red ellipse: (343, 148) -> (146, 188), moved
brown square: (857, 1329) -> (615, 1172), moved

***

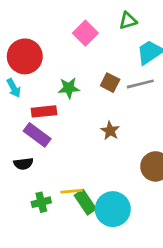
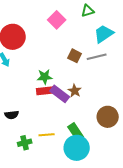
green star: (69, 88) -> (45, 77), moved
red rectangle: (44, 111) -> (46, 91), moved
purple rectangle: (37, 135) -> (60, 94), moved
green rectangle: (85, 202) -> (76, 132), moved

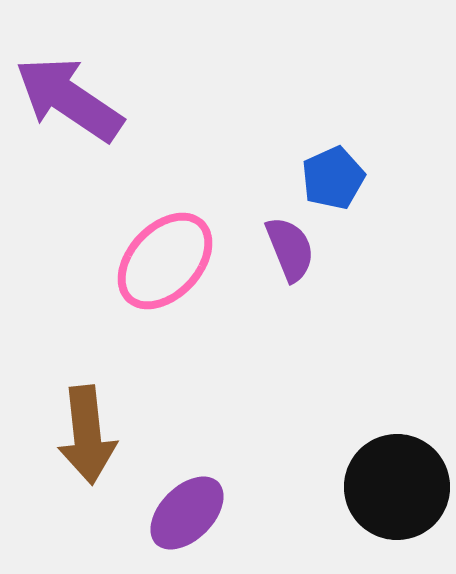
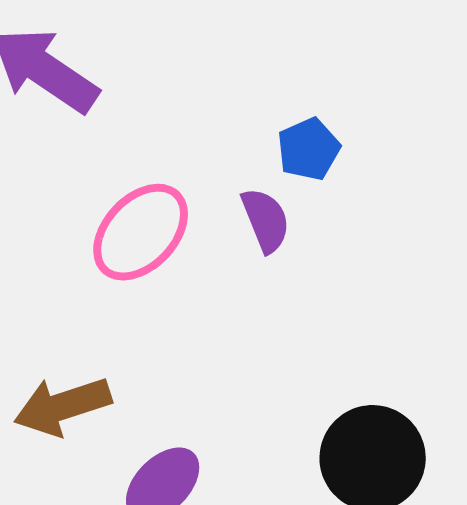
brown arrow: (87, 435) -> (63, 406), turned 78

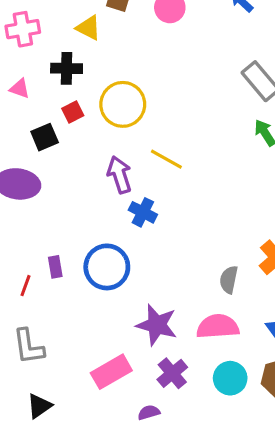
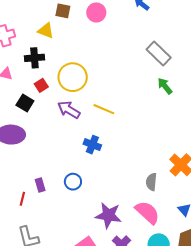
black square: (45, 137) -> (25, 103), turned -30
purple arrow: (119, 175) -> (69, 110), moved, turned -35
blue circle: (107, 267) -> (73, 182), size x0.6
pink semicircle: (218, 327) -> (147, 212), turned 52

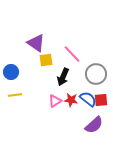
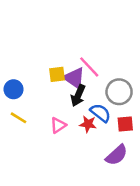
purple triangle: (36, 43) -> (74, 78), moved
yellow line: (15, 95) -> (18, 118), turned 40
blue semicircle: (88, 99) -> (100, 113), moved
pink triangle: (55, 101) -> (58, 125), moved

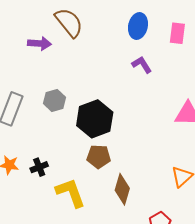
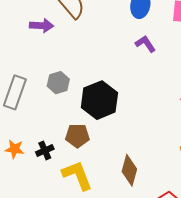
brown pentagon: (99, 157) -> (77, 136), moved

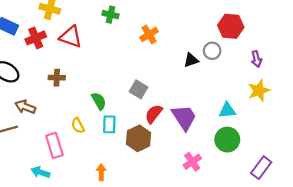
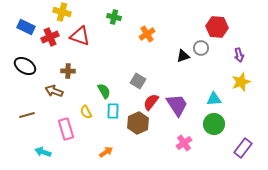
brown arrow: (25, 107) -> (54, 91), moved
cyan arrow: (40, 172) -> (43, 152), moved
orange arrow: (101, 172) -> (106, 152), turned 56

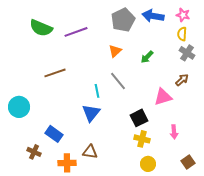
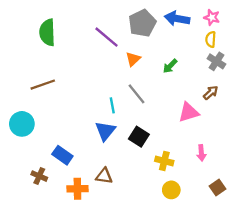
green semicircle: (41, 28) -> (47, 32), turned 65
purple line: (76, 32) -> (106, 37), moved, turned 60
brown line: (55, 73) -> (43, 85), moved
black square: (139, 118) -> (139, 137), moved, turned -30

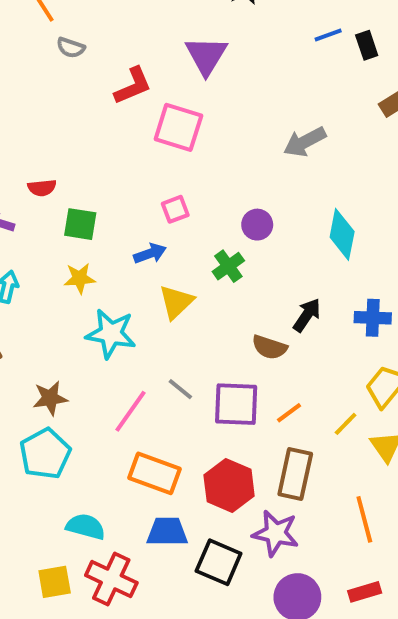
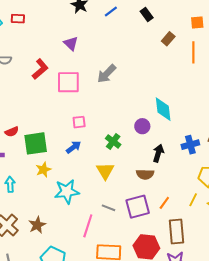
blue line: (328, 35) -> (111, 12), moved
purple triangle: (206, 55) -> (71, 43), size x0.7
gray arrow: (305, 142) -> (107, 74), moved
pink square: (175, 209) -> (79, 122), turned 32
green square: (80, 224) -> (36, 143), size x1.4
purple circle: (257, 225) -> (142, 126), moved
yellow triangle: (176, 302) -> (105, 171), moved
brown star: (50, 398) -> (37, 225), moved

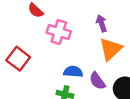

***

WORK TO COMPLETE:
Go through the listing above and return every line where the word "rectangle" occurs.

REPLY:
red rectangle: (44, 111) -> (46, 91), moved
purple rectangle: (37, 135) -> (60, 94), moved
green rectangle: (85, 202) -> (76, 132), moved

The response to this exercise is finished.